Entries supplied START

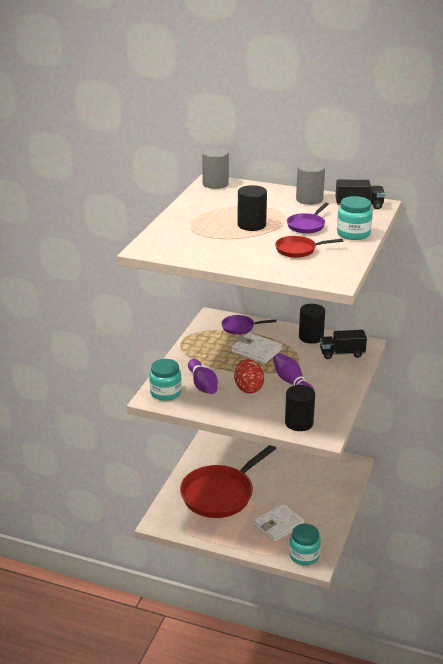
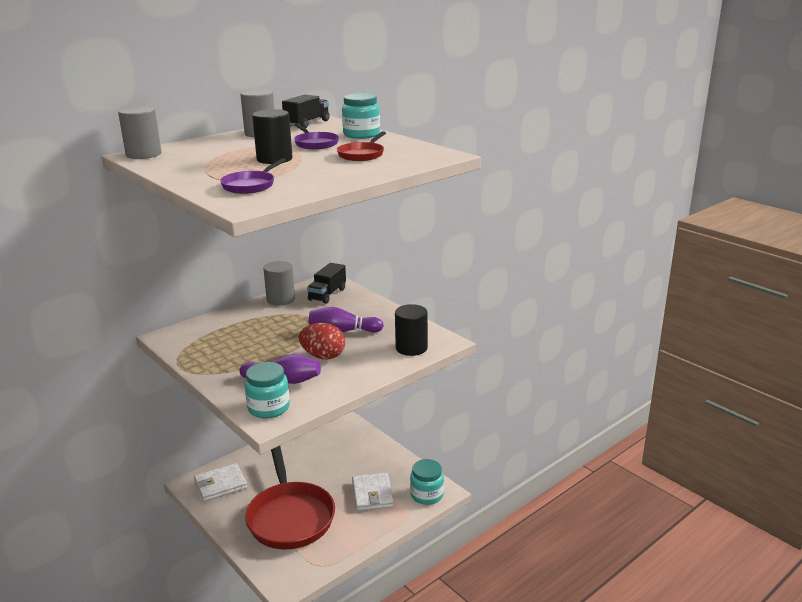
camera: 60 degrees left, 5 degrees down
(240, 327) = (209, 328): purple pan -> purple pan (250, 185)
(256, 351) = (264, 332): white wallet -> white wallet (220, 485)
(311, 337) = (281, 299): black cylinder -> grey cylinder

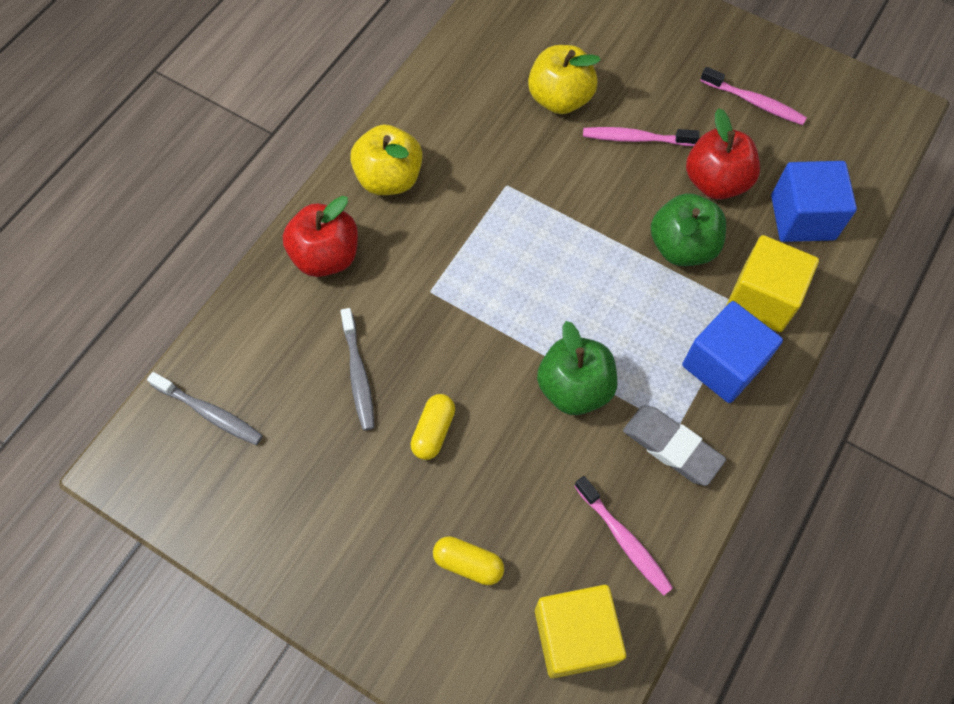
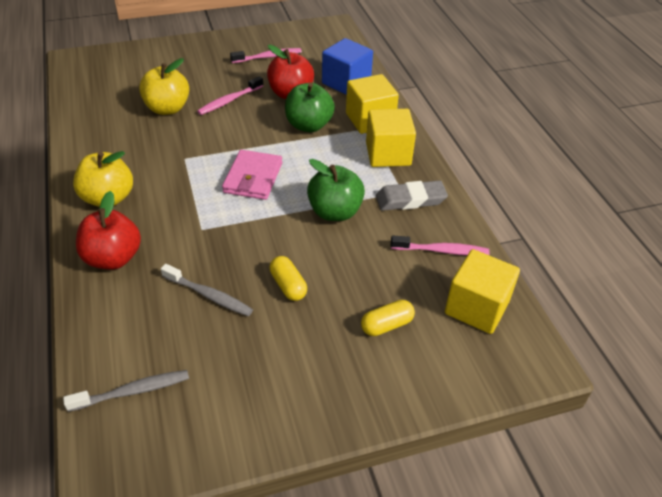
camera: 50 degrees left, 20 degrees down
(544, 270) = (253, 178): none -> pink wallet
(723, 365) = (388, 154): blue cube -> yellow cube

Entries supplied END

Work instruction
Give the entries back verbatim and omit the images.

Answer
camera: 60 degrees left, 5 degrees down
(240, 327) = (209, 328): purple pan -> purple pan (250, 185)
(256, 351) = (264, 332): white wallet -> white wallet (220, 485)
(311, 337) = (281, 299): black cylinder -> grey cylinder

camera: 50 degrees left, 20 degrees down
(544, 270) = (253, 178): none -> pink wallet
(723, 365) = (388, 154): blue cube -> yellow cube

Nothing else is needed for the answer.